MATERIAL PROVIDED ->
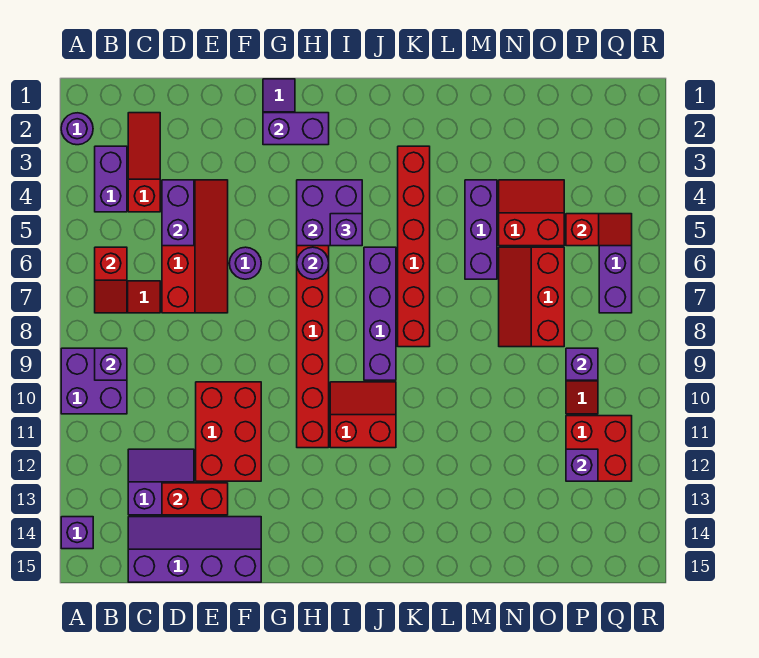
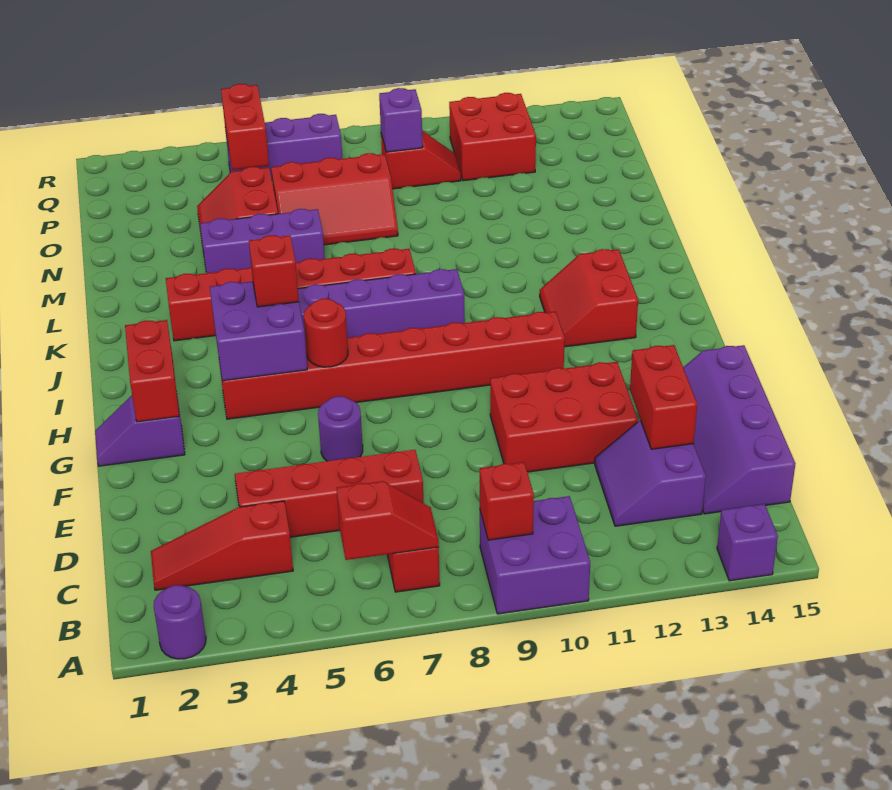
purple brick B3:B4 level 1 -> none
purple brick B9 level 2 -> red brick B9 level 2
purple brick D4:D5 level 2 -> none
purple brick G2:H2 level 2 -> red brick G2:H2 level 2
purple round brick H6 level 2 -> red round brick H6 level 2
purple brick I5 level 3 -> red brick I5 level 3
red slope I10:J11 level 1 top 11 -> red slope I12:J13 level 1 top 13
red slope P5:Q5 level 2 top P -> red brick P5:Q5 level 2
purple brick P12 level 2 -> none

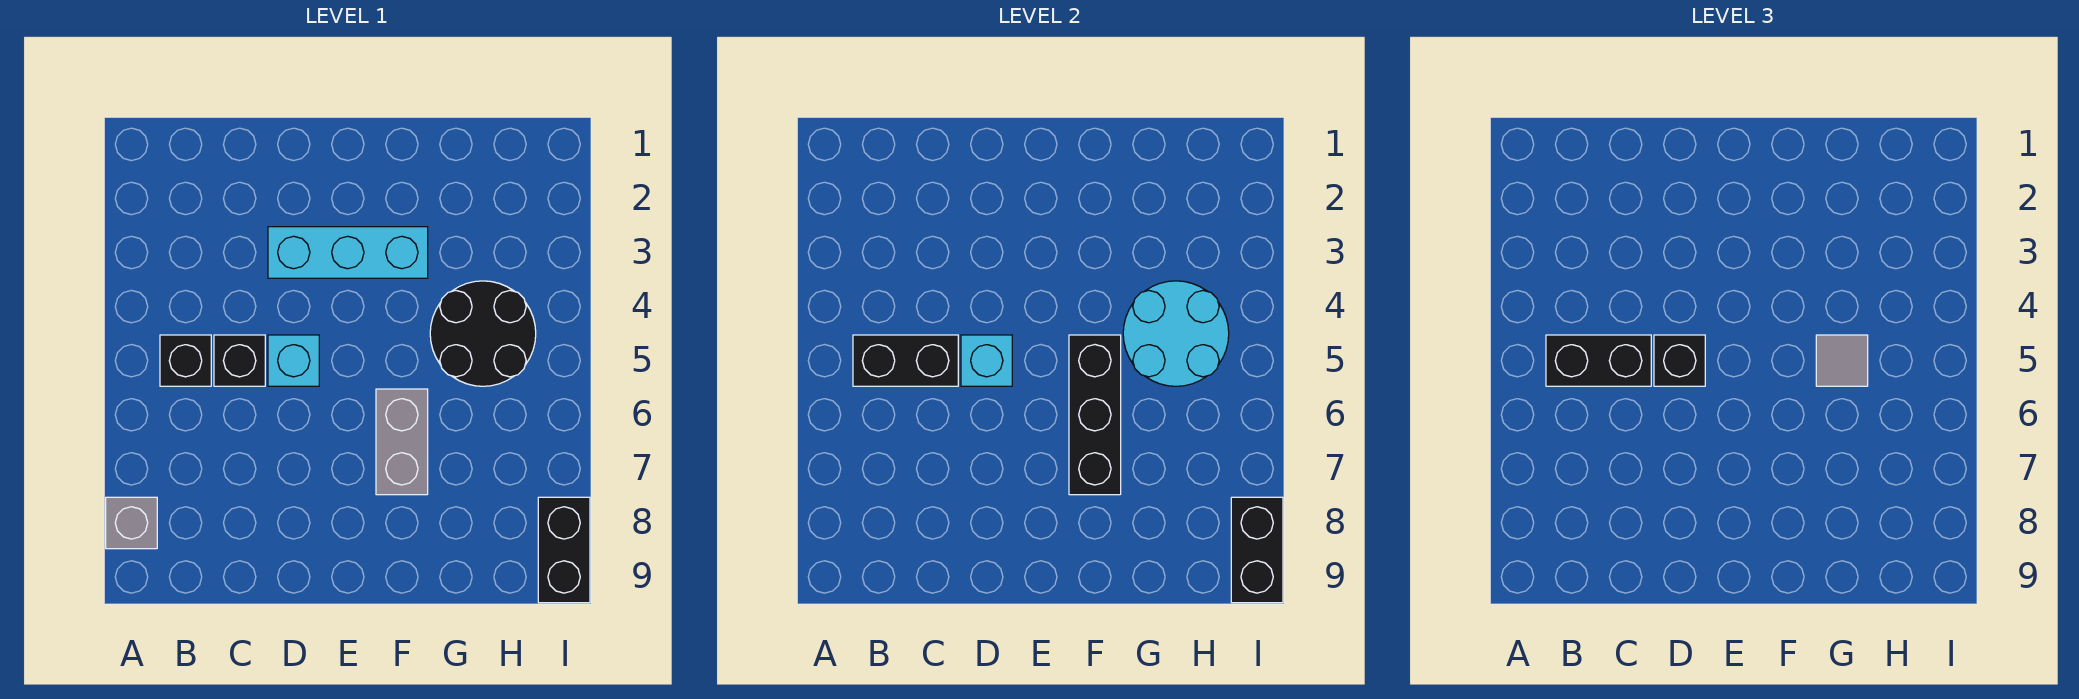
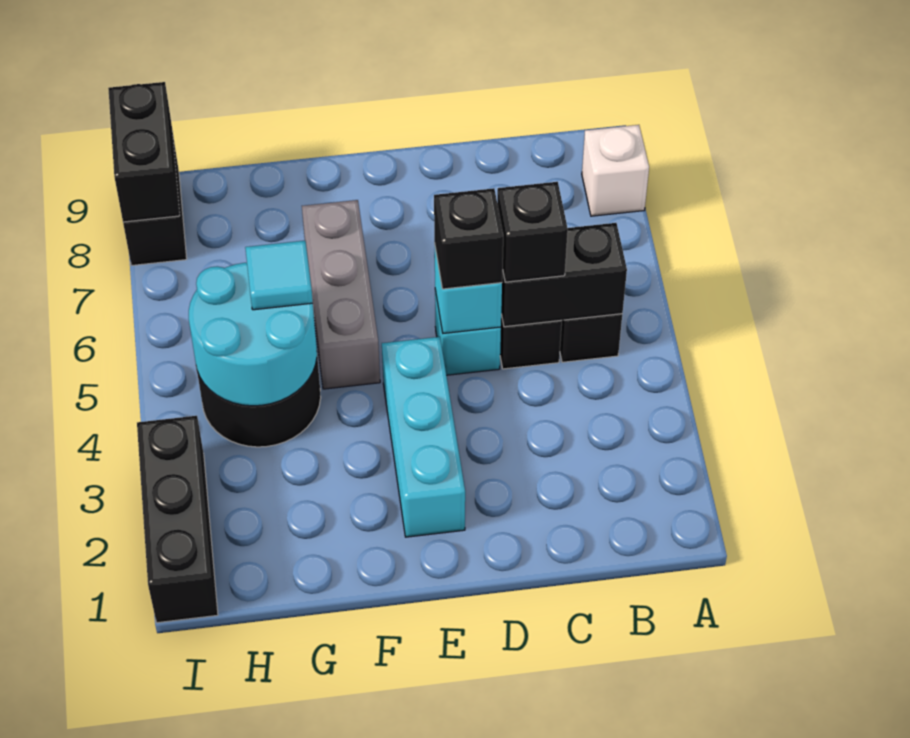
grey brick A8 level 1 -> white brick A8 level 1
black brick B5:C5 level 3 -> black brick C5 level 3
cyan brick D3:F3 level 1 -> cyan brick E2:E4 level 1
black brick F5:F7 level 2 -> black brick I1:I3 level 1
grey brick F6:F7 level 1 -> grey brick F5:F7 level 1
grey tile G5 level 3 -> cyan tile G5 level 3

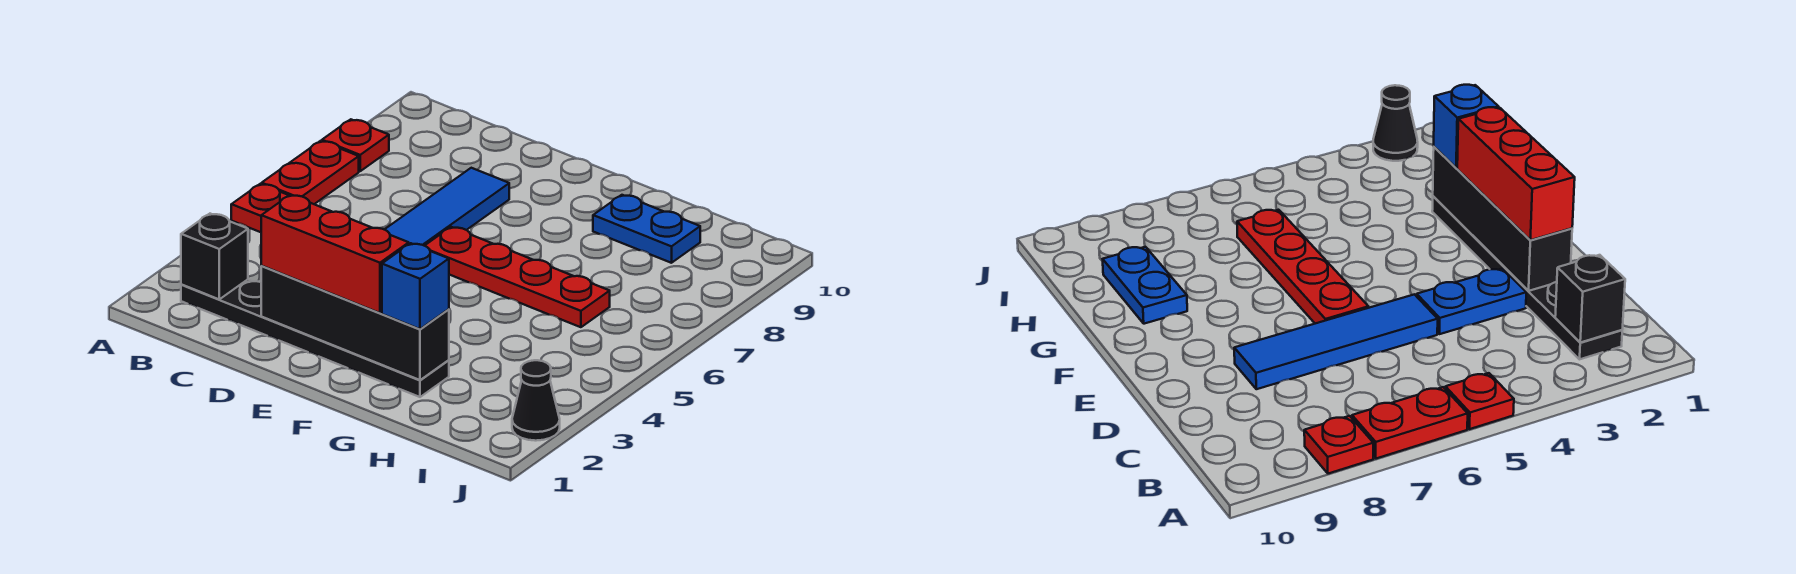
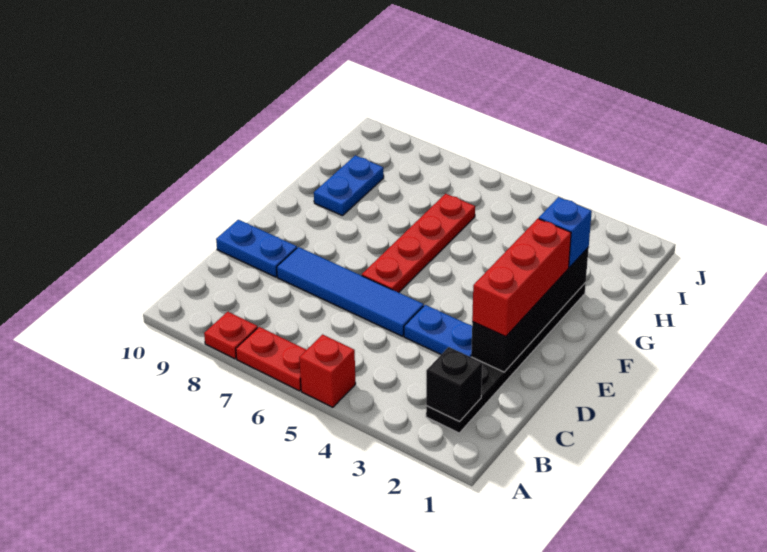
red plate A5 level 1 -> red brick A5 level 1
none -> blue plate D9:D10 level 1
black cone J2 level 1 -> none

WORK TO COMPLETE -> Going from the line with "cyan brick D3:F3" to the last line of the listing, write out each line exactly and nothing else. Leave out all pictures.

RESULT OF THE TASK ->
cyan brick D3:F3 level 1 -> cyan brick E2:E4 level 1
black brick F5:F7 level 2 -> black brick I1:I3 level 1
grey brick F6:F7 level 1 -> grey brick F5:F7 level 1
grey tile G5 level 3 -> cyan tile G5 level 3

red plate A5 level 1 -> red brick A5 level 1
none -> blue plate D9:D10 level 1
black cone J2 level 1 -> none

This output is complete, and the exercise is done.